____ PROVIDED DATA

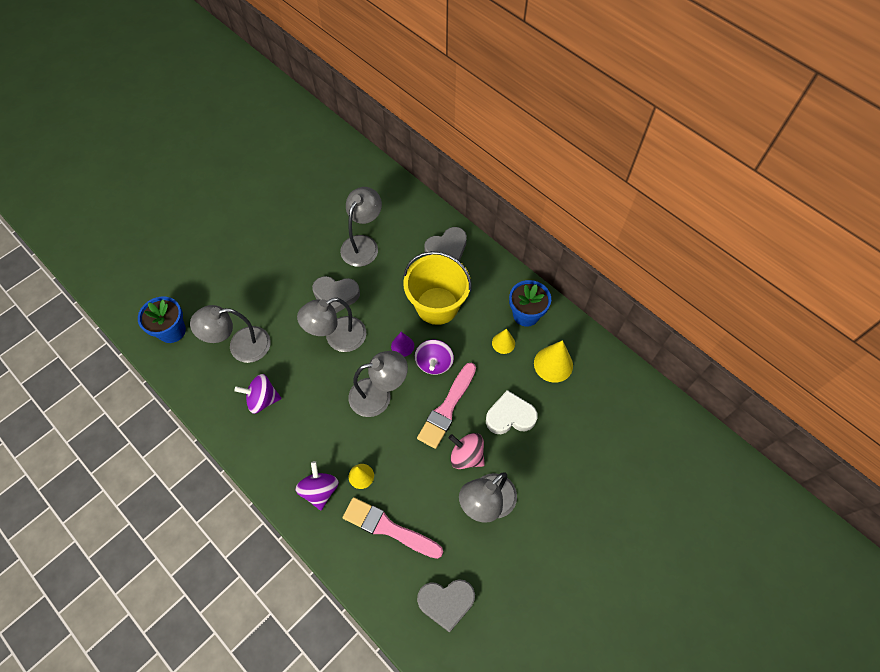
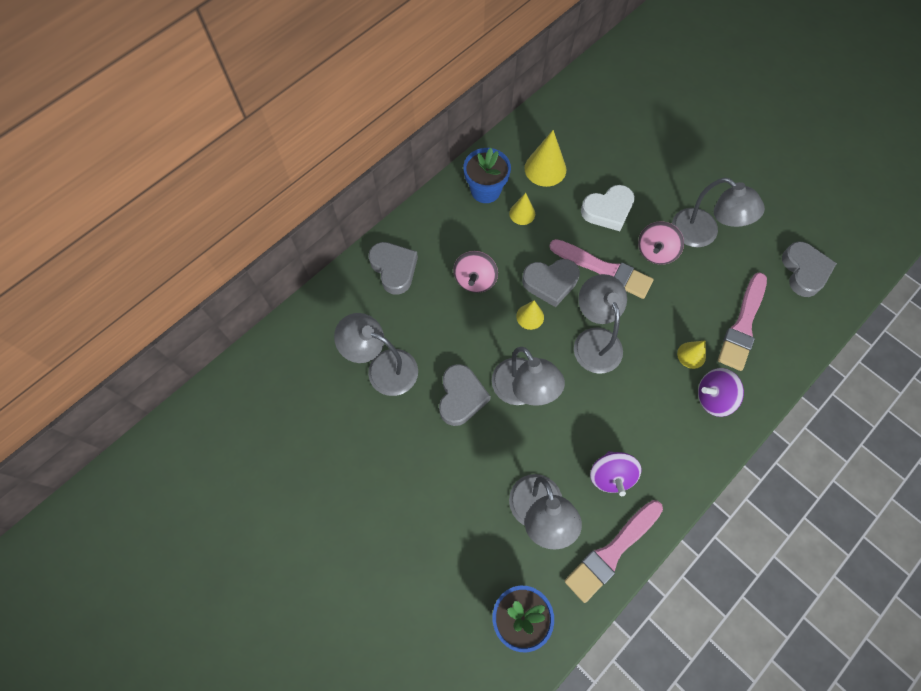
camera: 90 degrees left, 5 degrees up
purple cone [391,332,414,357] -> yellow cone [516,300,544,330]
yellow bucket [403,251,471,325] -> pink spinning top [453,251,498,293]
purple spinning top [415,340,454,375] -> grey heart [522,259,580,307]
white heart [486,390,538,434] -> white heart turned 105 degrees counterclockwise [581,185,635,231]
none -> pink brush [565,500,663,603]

________
____ PROVIDED DATA

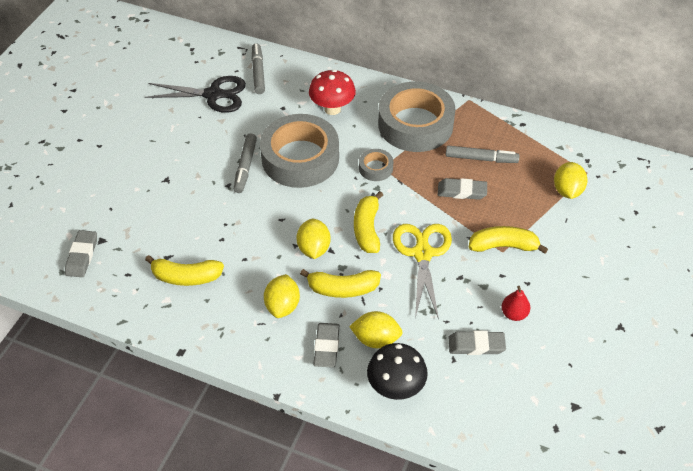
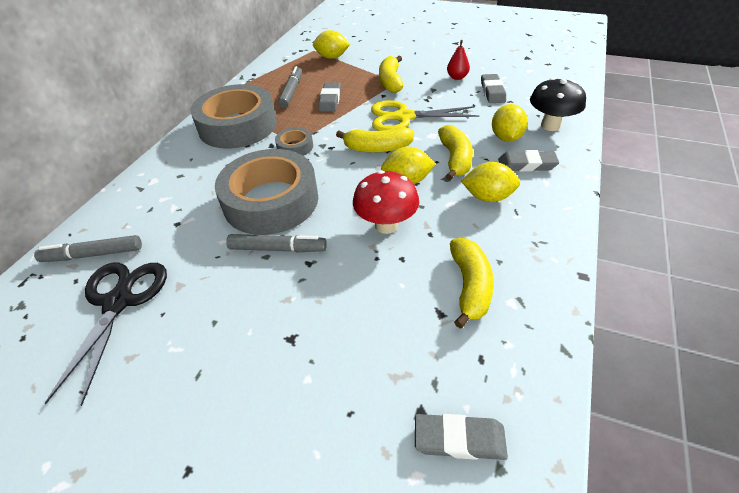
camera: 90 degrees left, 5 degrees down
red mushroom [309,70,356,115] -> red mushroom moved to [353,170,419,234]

________

*YOUR GOAL:* Give the count of lines in the listing that hold the word "yellow", and nothing else.

*EXERCISE RESULT:* 2